*EXTRACTED MATERIAL*

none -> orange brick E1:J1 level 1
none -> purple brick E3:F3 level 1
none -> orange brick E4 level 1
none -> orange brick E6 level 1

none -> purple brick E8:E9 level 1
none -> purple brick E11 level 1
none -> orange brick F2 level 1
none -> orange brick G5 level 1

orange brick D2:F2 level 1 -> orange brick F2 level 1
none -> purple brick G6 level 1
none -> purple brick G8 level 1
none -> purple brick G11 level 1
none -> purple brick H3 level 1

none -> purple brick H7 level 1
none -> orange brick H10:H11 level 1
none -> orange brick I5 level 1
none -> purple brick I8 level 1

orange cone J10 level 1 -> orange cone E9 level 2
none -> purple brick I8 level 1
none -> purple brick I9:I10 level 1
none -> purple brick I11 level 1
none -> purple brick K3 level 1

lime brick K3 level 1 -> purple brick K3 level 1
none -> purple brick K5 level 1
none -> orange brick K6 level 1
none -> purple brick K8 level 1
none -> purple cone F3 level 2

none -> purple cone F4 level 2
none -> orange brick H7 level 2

--

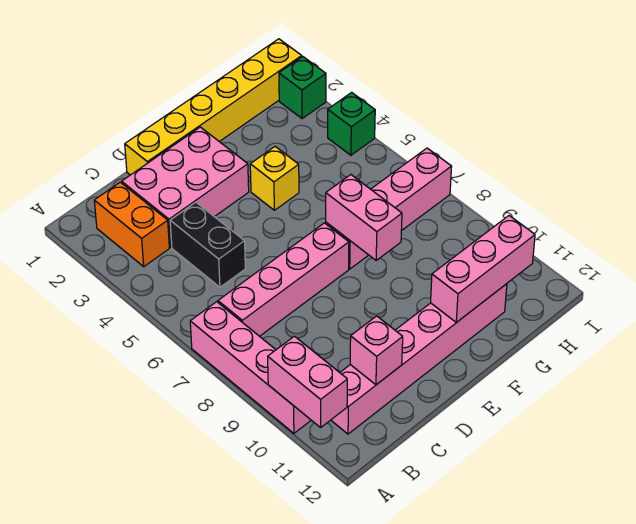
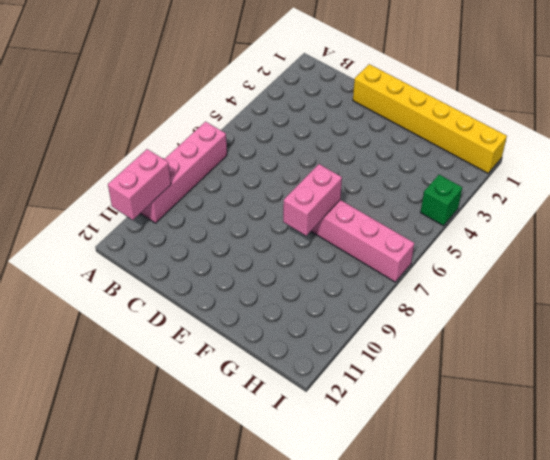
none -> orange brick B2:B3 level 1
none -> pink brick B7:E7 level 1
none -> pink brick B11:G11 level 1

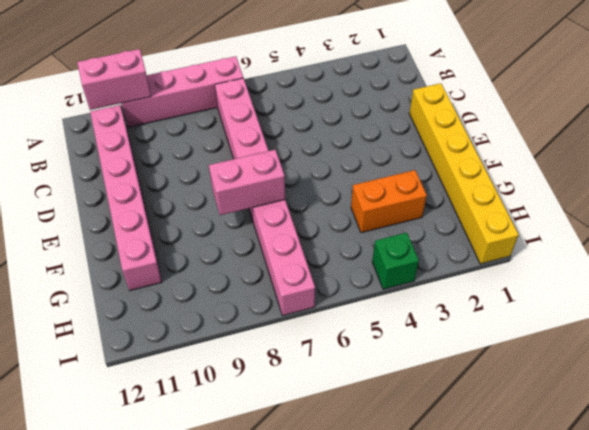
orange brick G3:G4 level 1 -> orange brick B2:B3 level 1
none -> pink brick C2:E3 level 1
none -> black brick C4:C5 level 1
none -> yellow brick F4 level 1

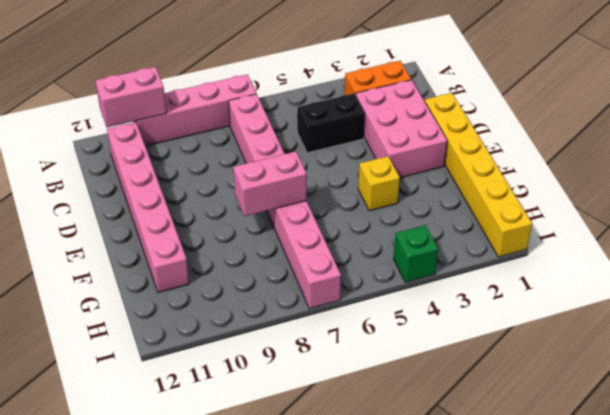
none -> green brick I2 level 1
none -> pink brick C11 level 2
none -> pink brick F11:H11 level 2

* * *

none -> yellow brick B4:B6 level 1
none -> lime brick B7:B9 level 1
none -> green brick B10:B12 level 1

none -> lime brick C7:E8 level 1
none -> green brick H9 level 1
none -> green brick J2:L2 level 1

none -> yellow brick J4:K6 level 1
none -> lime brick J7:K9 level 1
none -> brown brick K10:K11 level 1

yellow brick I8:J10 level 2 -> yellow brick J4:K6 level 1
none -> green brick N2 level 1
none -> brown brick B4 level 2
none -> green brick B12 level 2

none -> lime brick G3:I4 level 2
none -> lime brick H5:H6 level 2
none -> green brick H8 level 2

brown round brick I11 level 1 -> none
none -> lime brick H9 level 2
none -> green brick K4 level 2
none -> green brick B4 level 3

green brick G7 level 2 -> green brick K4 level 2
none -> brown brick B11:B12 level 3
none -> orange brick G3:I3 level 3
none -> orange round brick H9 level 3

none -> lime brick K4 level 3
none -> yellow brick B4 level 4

*WORK INSTRUCTIONS*
Look above for the line holding "none -> green brick K4 level 2" and the line holding "none -> yellow brick B4 level 4", then output exactly those two lines and every line between them, nothing more.

*SOLUTION*
none -> green brick K4 level 2
none -> green brick B4 level 3

green brick G7 level 2 -> green brick K4 level 2
none -> brown brick B11:B12 level 3
none -> orange brick G3:I3 level 3
none -> orange round brick H9 level 3

none -> lime brick K4 level 3
none -> yellow brick B4 level 4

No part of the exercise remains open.